**Task objective**: From the material below, please set down exactly the lines starting with the one with "in_second: [250, 174, 298, 244]" and going on through the one with "was: auriculares/amarillo", without a single picture.

Content starts

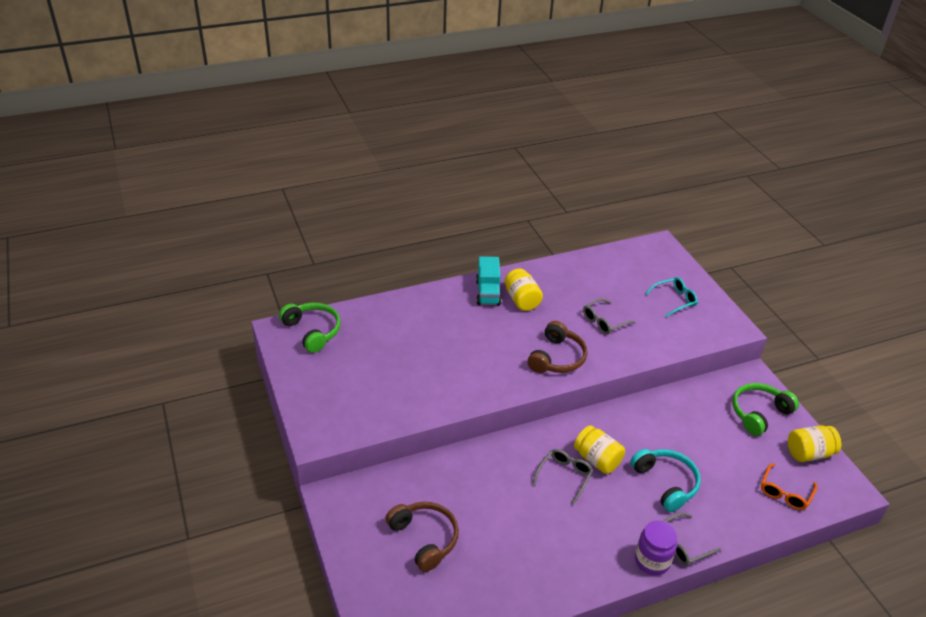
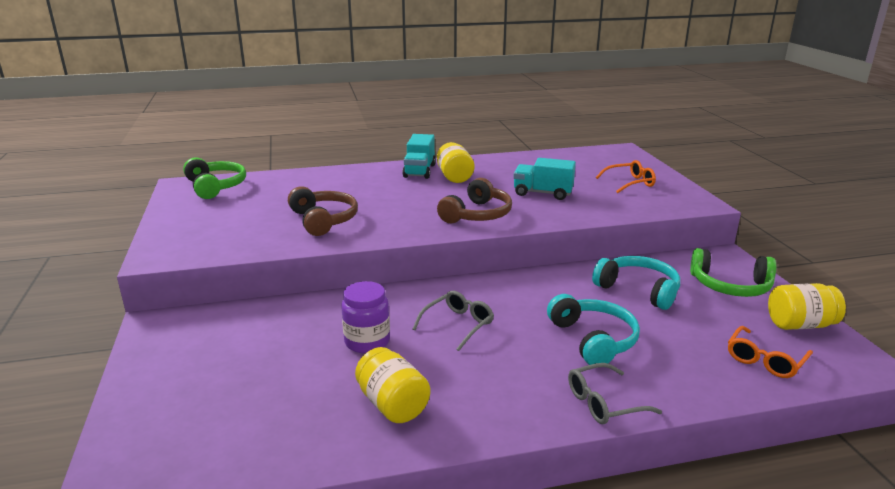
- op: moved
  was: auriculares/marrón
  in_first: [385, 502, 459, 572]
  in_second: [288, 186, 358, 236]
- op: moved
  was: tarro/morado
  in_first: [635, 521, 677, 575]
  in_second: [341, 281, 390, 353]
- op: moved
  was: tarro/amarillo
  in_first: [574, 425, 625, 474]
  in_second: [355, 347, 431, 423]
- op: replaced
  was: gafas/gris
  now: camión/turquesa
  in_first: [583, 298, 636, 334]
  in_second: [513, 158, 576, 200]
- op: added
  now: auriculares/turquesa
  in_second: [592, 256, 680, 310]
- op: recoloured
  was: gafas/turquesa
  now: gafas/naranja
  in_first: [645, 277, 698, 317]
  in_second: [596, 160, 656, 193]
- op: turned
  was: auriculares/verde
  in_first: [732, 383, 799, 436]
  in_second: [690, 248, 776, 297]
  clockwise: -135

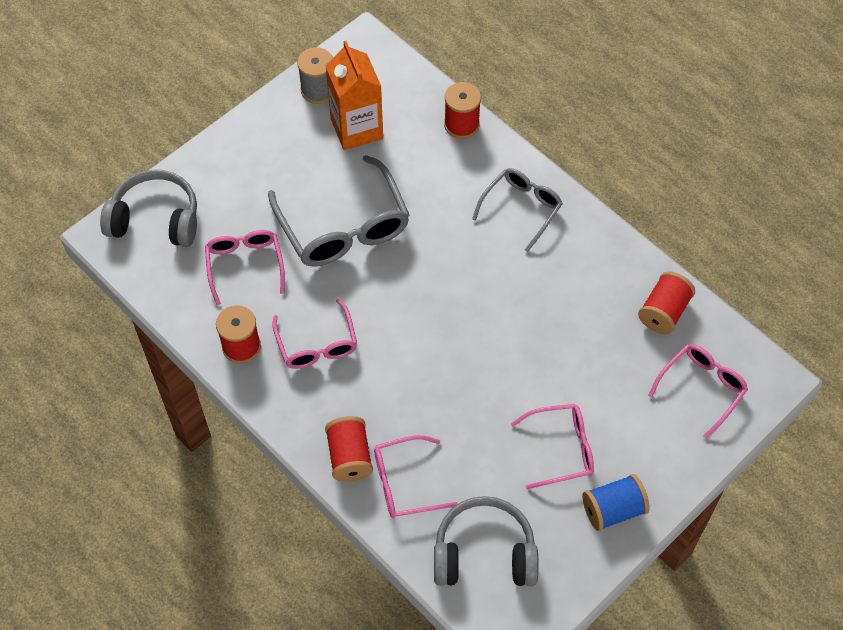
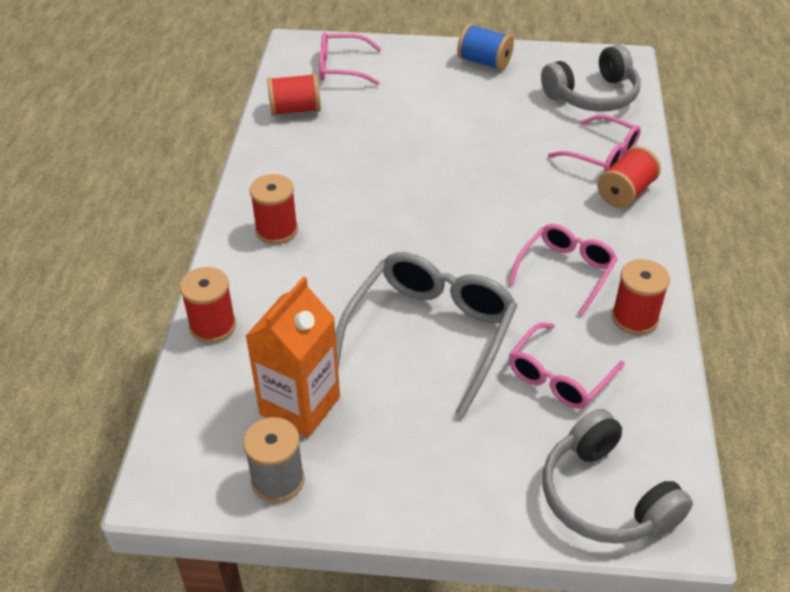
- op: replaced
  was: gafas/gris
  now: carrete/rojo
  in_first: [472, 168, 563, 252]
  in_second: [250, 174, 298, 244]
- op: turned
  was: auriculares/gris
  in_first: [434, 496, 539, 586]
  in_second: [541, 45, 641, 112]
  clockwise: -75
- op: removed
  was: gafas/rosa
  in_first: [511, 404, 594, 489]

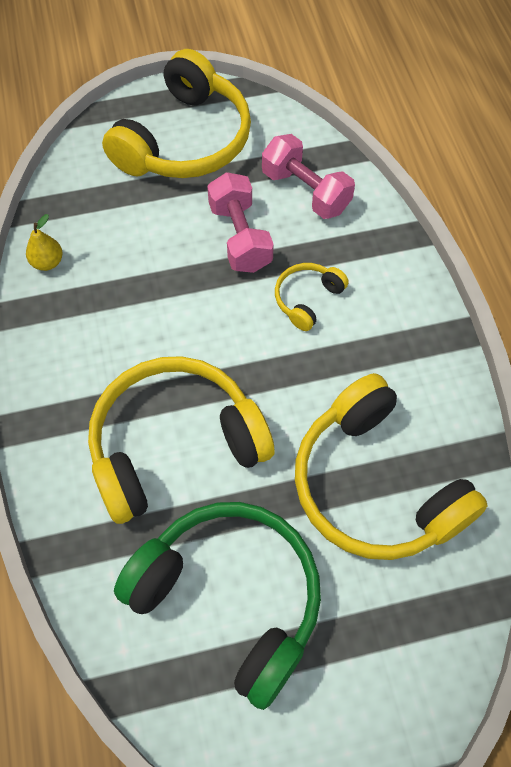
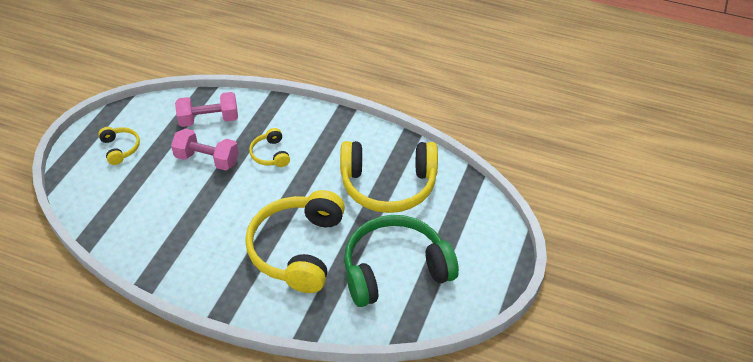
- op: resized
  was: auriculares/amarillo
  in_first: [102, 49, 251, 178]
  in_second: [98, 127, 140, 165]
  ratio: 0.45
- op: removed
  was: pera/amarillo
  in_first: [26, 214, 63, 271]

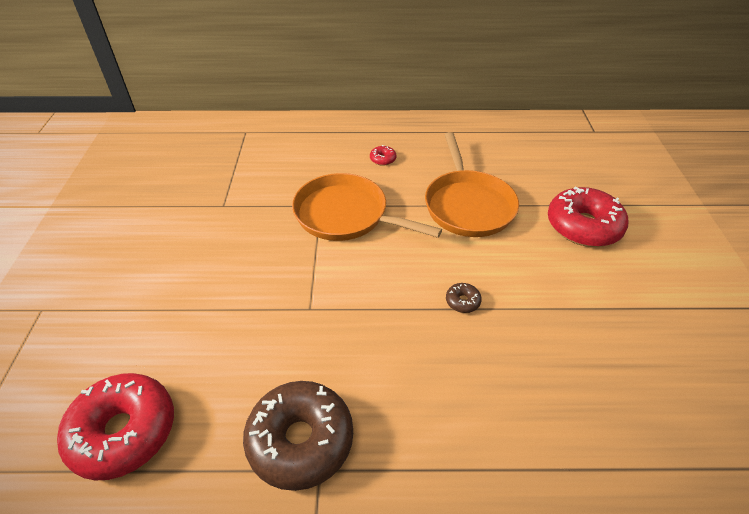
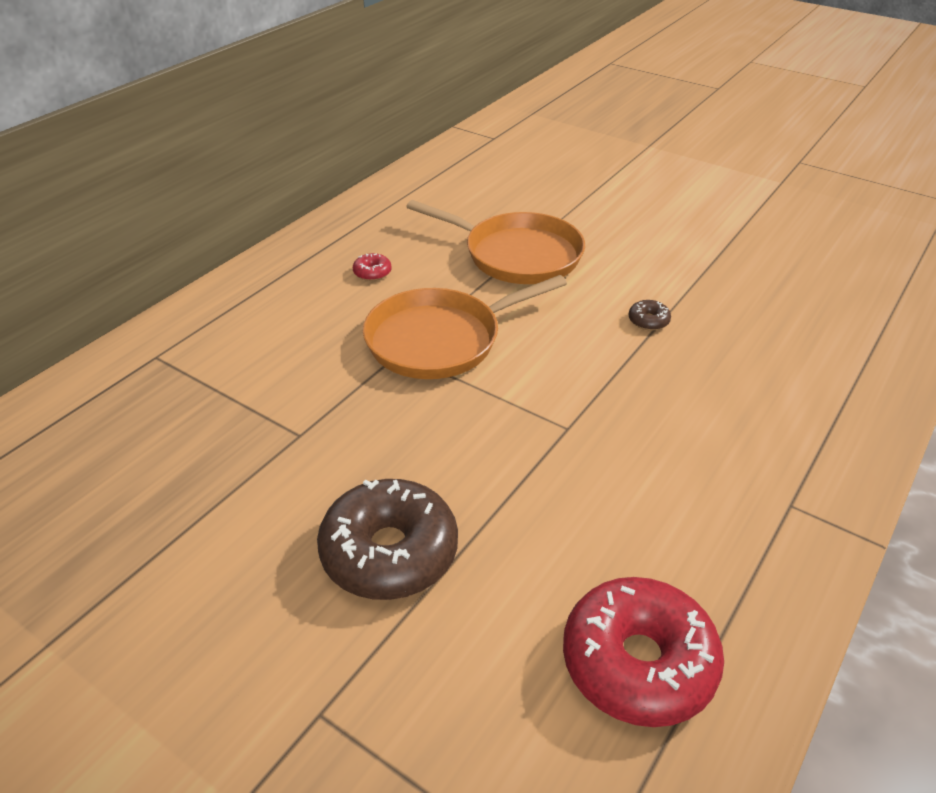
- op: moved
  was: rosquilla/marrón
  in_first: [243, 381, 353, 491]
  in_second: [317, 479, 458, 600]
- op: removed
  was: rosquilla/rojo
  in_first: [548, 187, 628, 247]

Content ends

**Exercise solution**:
  in_second: [250, 174, 298, 244]
- op: turned
  was: auriculares/gris
  in_first: [434, 496, 539, 586]
  in_second: [541, 45, 641, 112]
  clockwise: -75
- op: removed
  was: gafas/rosa
  in_first: [511, 404, 594, 489]

- op: resized
  was: auriculares/amarillo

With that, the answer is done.